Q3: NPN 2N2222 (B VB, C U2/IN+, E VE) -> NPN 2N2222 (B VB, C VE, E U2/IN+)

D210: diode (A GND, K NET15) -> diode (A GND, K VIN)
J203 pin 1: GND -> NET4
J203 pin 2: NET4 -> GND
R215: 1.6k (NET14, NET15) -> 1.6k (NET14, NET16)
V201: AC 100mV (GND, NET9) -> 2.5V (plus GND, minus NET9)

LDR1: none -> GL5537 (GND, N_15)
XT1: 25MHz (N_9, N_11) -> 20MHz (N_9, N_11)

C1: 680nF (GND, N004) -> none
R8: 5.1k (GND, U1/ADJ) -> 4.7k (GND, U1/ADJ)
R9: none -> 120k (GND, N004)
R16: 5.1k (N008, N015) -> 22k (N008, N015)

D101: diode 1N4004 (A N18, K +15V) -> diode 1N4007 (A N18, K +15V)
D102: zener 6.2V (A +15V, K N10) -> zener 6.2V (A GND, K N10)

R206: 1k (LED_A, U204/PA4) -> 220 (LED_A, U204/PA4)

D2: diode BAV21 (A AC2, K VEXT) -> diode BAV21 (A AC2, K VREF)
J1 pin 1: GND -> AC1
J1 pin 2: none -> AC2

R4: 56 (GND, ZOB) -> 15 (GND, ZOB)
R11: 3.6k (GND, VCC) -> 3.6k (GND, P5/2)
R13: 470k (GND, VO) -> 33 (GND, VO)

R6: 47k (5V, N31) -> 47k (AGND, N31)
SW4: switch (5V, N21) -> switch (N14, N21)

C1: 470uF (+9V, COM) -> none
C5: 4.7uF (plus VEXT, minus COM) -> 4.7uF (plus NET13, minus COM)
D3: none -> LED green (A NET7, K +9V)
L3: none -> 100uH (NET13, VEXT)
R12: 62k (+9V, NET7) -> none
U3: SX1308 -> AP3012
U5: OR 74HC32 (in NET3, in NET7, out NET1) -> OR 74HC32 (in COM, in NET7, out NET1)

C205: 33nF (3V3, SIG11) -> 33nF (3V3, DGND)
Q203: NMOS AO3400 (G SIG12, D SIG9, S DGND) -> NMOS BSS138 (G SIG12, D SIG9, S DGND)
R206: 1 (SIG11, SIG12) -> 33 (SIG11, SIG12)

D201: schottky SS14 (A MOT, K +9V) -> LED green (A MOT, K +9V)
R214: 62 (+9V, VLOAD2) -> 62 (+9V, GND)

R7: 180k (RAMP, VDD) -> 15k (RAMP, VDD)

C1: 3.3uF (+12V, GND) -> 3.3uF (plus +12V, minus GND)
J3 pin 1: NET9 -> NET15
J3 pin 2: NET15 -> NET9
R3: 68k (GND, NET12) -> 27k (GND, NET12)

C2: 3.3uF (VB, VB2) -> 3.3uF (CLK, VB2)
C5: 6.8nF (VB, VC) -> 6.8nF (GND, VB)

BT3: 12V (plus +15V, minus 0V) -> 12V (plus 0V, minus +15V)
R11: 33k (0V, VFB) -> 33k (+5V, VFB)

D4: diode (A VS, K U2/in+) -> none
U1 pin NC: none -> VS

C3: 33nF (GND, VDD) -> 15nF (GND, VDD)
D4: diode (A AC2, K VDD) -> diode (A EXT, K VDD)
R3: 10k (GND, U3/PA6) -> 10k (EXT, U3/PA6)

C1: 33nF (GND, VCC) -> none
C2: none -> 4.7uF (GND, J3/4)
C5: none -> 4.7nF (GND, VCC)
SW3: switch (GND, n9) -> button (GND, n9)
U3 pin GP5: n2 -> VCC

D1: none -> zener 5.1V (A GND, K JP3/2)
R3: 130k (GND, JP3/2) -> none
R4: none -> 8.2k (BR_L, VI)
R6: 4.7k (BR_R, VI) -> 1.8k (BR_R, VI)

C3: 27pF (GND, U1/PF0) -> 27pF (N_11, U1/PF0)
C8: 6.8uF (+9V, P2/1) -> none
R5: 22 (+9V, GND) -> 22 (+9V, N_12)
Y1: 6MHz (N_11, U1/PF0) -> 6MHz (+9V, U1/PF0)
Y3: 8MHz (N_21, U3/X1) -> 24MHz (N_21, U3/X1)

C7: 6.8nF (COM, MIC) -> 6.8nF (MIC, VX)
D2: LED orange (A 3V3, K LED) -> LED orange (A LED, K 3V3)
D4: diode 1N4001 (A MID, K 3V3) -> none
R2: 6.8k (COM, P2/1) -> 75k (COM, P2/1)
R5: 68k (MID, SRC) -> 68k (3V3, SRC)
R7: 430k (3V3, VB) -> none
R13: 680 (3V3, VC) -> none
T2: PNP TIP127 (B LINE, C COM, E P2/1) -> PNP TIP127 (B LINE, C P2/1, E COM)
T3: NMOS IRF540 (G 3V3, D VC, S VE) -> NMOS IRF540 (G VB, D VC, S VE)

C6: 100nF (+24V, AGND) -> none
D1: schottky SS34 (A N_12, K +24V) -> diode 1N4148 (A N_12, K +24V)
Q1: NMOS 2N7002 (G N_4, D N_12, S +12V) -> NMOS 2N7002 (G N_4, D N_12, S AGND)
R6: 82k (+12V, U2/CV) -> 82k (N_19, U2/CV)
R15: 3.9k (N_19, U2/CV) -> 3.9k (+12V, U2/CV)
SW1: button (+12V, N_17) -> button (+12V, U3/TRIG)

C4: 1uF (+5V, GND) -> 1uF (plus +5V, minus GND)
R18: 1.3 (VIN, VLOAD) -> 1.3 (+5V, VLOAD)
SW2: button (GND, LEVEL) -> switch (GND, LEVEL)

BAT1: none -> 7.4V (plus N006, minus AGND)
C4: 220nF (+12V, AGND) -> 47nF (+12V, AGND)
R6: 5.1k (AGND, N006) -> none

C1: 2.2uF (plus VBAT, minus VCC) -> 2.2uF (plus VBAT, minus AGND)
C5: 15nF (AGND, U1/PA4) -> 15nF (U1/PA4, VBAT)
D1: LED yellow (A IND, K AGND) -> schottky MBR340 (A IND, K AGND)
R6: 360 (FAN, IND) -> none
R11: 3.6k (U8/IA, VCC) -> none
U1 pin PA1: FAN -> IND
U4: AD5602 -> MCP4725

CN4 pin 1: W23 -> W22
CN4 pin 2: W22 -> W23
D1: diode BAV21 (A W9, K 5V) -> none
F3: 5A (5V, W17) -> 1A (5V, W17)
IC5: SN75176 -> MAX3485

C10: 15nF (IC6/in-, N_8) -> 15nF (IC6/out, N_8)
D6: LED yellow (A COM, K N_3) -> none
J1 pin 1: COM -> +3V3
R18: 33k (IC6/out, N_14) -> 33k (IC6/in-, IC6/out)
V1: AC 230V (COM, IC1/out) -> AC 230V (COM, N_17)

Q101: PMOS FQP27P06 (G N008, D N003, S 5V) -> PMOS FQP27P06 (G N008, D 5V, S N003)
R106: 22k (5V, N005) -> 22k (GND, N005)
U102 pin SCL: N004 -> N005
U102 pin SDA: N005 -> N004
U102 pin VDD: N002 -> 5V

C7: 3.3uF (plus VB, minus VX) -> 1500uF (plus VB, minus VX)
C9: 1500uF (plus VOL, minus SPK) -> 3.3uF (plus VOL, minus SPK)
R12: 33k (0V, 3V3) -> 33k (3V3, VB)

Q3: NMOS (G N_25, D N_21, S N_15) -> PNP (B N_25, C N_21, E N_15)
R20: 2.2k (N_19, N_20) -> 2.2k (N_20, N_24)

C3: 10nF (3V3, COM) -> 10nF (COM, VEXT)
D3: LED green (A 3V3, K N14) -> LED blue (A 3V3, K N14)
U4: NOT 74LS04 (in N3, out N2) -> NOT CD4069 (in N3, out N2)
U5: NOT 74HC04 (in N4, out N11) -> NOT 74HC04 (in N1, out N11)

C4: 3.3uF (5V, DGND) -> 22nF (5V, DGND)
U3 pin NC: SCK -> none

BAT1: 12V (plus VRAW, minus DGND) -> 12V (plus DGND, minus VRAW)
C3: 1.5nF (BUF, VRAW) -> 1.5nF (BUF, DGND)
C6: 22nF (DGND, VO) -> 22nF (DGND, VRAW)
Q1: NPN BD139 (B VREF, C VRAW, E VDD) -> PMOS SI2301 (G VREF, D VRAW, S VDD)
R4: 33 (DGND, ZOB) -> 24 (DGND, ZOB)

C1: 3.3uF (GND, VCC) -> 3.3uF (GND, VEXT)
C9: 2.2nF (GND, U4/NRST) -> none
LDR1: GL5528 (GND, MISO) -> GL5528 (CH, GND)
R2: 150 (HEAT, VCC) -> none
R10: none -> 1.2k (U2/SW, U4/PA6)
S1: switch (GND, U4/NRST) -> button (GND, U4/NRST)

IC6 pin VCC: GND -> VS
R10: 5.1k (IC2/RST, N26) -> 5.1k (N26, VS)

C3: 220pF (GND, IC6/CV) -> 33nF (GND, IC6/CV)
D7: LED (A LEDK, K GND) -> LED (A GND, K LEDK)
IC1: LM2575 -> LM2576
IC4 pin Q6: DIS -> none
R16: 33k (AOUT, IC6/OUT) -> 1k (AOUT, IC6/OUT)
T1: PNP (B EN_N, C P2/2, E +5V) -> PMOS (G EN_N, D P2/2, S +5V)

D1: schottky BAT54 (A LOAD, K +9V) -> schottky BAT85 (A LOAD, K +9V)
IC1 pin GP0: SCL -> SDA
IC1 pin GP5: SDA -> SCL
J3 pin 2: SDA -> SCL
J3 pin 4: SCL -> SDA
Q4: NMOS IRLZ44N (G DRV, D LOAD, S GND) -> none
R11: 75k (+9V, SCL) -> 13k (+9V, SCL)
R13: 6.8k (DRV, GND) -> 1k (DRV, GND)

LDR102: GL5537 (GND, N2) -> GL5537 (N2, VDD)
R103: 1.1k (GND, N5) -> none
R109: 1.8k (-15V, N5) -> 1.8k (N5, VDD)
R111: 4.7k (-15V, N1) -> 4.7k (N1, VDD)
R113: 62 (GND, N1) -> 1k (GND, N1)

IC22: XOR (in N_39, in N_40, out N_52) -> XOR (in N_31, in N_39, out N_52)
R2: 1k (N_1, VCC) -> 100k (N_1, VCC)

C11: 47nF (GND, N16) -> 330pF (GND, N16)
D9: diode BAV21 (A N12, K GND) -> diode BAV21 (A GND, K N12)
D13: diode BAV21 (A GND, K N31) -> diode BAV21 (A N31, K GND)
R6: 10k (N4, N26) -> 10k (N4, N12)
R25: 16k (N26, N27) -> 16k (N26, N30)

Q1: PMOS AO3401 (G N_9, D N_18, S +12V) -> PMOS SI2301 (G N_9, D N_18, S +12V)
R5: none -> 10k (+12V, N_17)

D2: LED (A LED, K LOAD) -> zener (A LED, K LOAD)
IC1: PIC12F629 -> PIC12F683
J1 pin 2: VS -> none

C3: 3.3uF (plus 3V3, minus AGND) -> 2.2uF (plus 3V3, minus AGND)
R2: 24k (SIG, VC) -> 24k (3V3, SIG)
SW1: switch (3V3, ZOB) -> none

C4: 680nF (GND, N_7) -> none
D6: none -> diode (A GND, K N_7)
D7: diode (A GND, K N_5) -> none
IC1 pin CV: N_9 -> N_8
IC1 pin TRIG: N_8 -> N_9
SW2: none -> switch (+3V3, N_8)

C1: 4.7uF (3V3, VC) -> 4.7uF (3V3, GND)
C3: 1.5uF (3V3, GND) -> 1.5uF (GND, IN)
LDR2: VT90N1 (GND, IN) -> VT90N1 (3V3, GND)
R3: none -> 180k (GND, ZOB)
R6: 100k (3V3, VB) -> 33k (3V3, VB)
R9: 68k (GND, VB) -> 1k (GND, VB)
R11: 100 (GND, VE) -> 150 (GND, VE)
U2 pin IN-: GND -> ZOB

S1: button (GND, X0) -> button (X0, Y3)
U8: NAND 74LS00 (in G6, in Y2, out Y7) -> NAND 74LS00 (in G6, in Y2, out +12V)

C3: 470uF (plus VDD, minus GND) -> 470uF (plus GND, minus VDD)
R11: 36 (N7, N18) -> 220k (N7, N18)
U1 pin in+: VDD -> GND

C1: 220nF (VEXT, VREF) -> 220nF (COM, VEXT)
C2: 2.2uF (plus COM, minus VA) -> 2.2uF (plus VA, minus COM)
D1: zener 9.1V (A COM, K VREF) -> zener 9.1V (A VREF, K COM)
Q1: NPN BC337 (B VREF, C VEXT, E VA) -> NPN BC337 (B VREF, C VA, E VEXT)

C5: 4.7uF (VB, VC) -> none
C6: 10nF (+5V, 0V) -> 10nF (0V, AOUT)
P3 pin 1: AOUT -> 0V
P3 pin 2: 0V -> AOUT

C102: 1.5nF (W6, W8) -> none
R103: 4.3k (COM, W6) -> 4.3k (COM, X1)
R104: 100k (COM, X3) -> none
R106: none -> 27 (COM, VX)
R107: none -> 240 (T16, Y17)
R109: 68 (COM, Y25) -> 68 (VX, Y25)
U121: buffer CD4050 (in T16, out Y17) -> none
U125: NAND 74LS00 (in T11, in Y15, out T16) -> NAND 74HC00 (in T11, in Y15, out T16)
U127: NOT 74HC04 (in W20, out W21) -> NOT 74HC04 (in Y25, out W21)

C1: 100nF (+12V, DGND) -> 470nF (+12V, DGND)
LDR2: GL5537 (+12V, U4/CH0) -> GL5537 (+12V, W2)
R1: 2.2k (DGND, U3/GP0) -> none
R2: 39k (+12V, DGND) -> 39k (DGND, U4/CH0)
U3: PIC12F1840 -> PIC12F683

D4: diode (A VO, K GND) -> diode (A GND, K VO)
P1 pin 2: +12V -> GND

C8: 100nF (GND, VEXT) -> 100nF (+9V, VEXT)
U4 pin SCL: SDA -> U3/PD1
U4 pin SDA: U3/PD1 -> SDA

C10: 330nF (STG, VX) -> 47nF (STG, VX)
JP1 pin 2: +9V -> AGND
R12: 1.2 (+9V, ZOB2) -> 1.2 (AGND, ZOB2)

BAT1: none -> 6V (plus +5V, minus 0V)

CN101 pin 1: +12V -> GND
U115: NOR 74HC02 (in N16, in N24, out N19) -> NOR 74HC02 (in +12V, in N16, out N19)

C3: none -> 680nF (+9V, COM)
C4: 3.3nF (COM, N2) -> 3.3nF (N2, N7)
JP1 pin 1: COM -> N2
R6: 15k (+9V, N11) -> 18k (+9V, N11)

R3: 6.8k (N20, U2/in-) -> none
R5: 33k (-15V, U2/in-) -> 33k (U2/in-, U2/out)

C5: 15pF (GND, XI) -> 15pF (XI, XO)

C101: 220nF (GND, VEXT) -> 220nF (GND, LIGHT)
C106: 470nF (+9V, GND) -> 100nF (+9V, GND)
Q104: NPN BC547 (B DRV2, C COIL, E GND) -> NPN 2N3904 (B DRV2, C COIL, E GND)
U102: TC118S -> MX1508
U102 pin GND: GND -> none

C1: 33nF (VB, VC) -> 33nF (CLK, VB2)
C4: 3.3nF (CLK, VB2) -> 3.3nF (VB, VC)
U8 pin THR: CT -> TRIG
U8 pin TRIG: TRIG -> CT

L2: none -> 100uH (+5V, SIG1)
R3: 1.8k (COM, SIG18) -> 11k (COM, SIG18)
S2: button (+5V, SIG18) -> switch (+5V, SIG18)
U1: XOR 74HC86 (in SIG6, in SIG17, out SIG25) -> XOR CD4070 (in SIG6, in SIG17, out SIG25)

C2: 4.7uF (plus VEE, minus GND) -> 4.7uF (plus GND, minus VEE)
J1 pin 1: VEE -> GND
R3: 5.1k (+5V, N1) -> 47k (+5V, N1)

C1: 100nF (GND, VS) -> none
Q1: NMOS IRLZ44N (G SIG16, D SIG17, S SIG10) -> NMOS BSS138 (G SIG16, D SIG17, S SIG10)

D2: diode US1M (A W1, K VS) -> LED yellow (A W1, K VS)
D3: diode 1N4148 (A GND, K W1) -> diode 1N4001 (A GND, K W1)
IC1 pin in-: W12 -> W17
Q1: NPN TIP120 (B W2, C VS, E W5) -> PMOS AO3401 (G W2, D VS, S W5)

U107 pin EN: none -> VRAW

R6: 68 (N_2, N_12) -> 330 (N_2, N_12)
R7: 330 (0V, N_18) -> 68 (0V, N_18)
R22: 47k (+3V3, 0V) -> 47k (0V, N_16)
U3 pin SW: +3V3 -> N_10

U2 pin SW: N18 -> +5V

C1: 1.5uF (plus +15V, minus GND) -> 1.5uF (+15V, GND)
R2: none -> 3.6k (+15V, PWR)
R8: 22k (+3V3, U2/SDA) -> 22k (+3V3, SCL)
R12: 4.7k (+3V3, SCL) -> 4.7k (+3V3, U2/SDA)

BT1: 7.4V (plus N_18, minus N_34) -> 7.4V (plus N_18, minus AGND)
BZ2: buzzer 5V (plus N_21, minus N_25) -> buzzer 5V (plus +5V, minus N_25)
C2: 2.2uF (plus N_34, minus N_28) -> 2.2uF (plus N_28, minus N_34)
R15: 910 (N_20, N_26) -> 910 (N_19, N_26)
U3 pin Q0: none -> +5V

□ □ □ □ □

**WORK INSTRUCTIONS**
Since only part of the listing is wanted, copy exactly the lines from the one holding "Q1: NPN TIP120" to the one holding "C1: 1.5uF (plus", both included.

**OUTPUT BELOW**
Q1: NPN TIP120 (B W2, C VS, E W5) -> PMOS AO3401 (G W2, D VS, S W5)

U107 pin EN: none -> VRAW

R6: 68 (N_2, N_12) -> 330 (N_2, N_12)
R7: 330 (0V, N_18) -> 68 (0V, N_18)
R22: 47k (+3V3, 0V) -> 47k (0V, N_16)
U3 pin SW: +3V3 -> N_10

U2 pin SW: N18 -> +5V

C1: 1.5uF (plus +15V, minus GND) -> 1.5uF (+15V, GND)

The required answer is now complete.